THE PROBLEM: Print the records below exactly as they appear.

Stored records:
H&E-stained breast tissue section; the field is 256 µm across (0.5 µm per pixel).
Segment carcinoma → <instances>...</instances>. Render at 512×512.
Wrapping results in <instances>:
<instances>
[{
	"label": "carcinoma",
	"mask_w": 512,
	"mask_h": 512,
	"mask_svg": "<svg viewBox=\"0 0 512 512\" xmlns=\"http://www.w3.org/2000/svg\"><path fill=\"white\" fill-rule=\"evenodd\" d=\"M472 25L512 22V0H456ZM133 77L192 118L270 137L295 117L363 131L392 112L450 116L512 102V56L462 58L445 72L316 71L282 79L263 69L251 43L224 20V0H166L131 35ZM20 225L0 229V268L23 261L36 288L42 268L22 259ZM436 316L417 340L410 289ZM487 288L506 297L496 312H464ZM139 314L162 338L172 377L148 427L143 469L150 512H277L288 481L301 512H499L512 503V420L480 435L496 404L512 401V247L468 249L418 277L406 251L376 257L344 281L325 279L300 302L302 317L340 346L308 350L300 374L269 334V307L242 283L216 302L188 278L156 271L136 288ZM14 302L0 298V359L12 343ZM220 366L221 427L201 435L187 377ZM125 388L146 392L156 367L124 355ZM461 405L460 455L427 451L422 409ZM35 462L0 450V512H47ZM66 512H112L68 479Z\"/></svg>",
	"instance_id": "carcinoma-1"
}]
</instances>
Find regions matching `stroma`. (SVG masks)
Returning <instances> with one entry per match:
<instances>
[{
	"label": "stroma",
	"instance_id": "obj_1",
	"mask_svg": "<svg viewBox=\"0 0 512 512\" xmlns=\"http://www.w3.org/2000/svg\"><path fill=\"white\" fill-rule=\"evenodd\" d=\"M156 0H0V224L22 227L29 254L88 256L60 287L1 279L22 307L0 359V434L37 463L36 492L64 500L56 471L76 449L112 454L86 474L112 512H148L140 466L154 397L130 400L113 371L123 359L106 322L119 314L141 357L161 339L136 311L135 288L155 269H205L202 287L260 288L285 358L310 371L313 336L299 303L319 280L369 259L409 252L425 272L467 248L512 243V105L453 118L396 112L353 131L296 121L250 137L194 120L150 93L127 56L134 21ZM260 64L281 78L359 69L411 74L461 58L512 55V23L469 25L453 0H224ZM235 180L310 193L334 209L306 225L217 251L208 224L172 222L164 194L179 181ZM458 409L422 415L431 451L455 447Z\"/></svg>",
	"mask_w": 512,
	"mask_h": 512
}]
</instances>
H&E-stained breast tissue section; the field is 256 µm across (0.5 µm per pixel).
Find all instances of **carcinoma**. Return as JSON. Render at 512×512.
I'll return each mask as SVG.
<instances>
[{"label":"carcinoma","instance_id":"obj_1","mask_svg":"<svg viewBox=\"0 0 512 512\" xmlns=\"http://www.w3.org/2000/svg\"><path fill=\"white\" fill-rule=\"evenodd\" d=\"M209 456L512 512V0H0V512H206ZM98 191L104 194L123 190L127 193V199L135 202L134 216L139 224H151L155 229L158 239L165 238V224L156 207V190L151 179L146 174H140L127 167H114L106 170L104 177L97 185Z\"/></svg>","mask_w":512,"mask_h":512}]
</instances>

SOLUTION:
H&E-stained breast tissue section; the field is 256 µm across (0.5 µm per pixel).
Segment carcinoma → <instances>...</instances>. Render at 512×512.
Wrapping results in <instances>:
<instances>
[{
	"label": "carcinoma",
	"mask_w": 512,
	"mask_h": 512,
	"mask_svg": "<svg viewBox=\"0 0 512 512\" xmlns=\"http://www.w3.org/2000/svg\"><path fill=\"white\" fill-rule=\"evenodd\" d=\"M472 25L512 22V0H456ZM133 77L192 118L270 137L295 117L363 131L392 112L450 116L512 102V56L462 58L445 72L316 71L282 79L263 69L251 43L224 20V0H166L131 35ZM20 225L0 229V268L23 261L36 288L42 268L22 259ZM436 316L417 340L410 289ZM487 288L506 297L496 312H464ZM139 314L162 338L172 377L148 427L143 469L150 512H277L288 481L301 512H499L512 503V420L480 435L496 404L512 401V247L468 249L418 277L406 251L376 257L344 281L325 279L300 302L302 317L340 346L308 350L300 374L269 334V307L242 283L216 302L188 278L156 271L136 288ZM14 302L0 298V359L12 343ZM220 366L221 427L201 435L187 377ZM125 388L146 392L156 367L124 355ZM461 405L460 455L427 451L422 409ZM35 462L0 450V512H47ZM66 512H112L68 479Z\"/></svg>",
	"instance_id": "carcinoma-1"
}]
</instances>
Find regions matching `stroma`. (SVG masks)
Returning <instances> with one entry per match:
<instances>
[{
	"label": "stroma",
	"instance_id": "obj_1",
	"mask_svg": "<svg viewBox=\"0 0 512 512\" xmlns=\"http://www.w3.org/2000/svg\"><path fill=\"white\" fill-rule=\"evenodd\" d=\"M156 0H0V224L22 227L29 254L88 256L60 287L1 279L22 307L0 359V434L37 463L36 492L64 500L56 471L76 449L112 454L86 474L112 512H148L140 466L154 397L130 400L113 371L123 359L106 322L119 314L141 357L161 339L136 311L135 288L155 269H205L202 287L260 288L285 358L310 371L313 336L299 303L319 280L369 259L409 252L425 272L467 248L512 243V105L453 118L396 112L353 131L296 121L250 137L194 120L150 93L127 56L134 21ZM260 64L281 78L359 69L411 74L461 58L512 55V23L469 25L453 0H224ZM235 180L310 193L334 209L306 225L217 251L208 224L172 222L164 194L179 181ZM458 409L422 415L431 451L455 447Z\"/></svg>",
	"mask_w": 512,
	"mask_h": 512
}]
</instances>
H&E-stained breast tissue section; the field is 256 µm across (0.5 µm per pixel).
Find all instances of **carcinoma**. Return as JSON. Render at 512×512.
I'll return each mask as SVG.
<instances>
[{"label":"carcinoma","instance_id":"obj_1","mask_svg":"<svg viewBox=\"0 0 512 512\" xmlns=\"http://www.w3.org/2000/svg\"><path fill=\"white\" fill-rule=\"evenodd\" d=\"M209 456L512 512V0H0V512H206ZM98 191L104 194L123 190L127 193V199L135 202L134 216L139 224H151L155 229L158 239L165 238V224L156 207V190L151 179L146 174H140L127 167H114L106 170L104 177L97 185Z\"/></svg>","mask_w":512,"mask_h":512}]
</instances>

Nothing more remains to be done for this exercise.